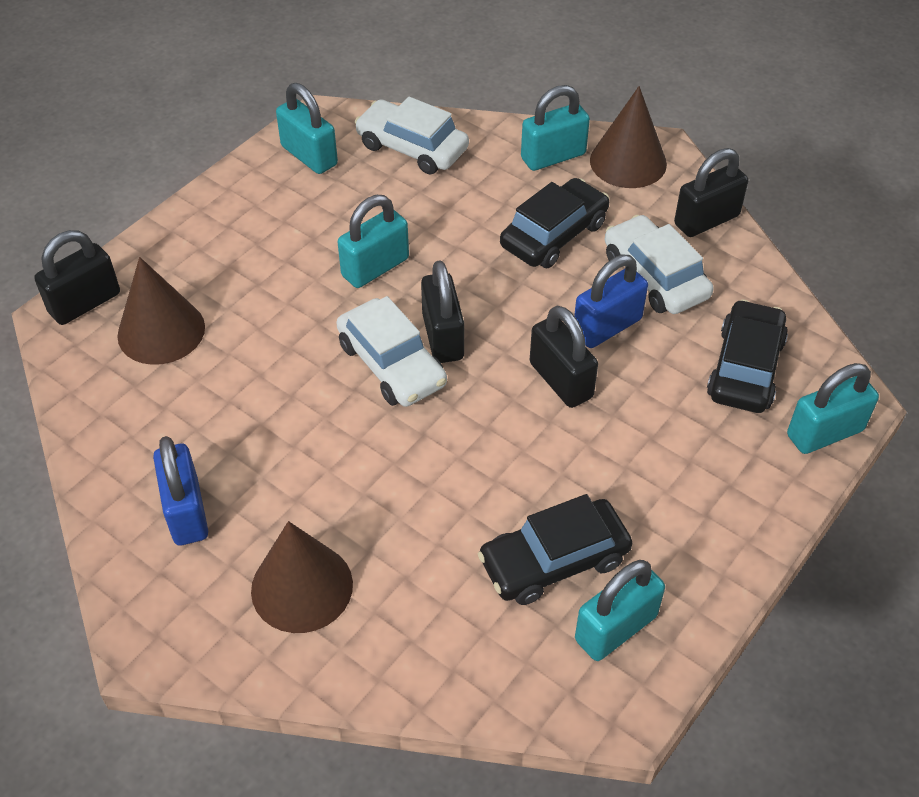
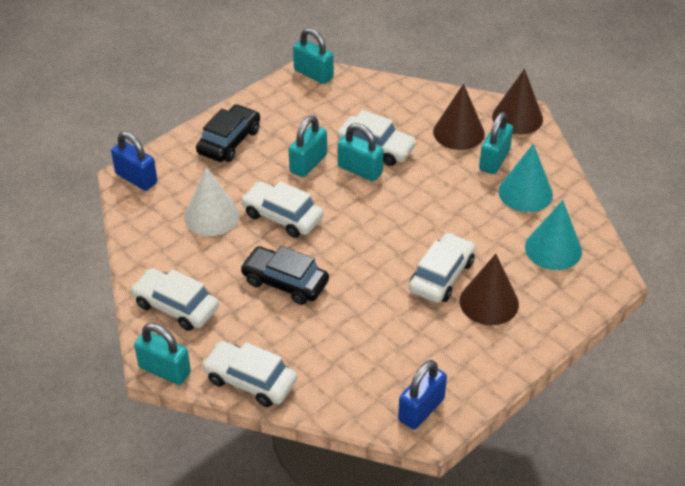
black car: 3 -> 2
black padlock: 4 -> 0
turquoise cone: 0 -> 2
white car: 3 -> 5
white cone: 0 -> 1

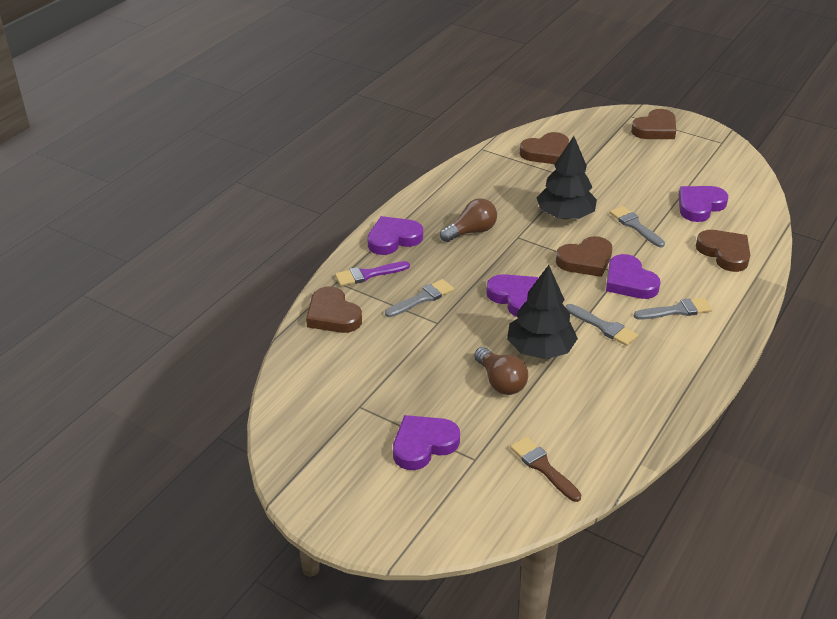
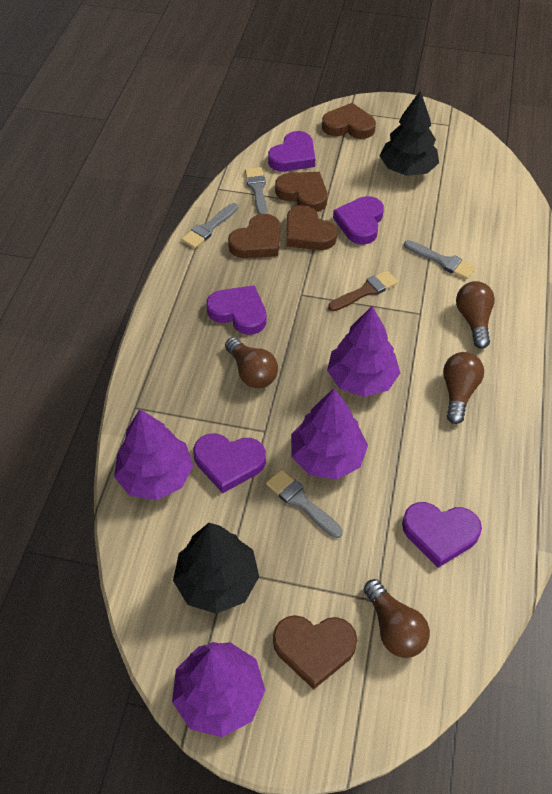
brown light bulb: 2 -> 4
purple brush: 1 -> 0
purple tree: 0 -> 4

- - - - - - -

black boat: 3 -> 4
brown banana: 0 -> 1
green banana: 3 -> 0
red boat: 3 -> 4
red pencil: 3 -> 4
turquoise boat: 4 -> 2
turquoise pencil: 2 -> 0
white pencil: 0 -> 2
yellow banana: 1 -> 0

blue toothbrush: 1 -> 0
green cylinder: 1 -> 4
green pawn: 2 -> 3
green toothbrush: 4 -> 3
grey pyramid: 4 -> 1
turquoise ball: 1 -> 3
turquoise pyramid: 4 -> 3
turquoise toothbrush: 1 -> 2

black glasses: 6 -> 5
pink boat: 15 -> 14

- - - - - - -

INSTRUCTIONS FOR THE TASK:
Set down, exactly as they stand above, the lines starting with the line with "brown banana: 0 -> 1" and going on through the line with "pink boat: 15 -> 14", and no others.

RESULT:
brown banana: 0 -> 1
green banana: 3 -> 0
red boat: 3 -> 4
red pencil: 3 -> 4
turquoise boat: 4 -> 2
turquoise pencil: 2 -> 0
white pencil: 0 -> 2
yellow banana: 1 -> 0

blue toothbrush: 1 -> 0
green cylinder: 1 -> 4
green pawn: 2 -> 3
green toothbrush: 4 -> 3
grey pyramid: 4 -> 1
turquoise ball: 1 -> 3
turquoise pyramid: 4 -> 3
turquoise toothbrush: 1 -> 2

black glasses: 6 -> 5
pink boat: 15 -> 14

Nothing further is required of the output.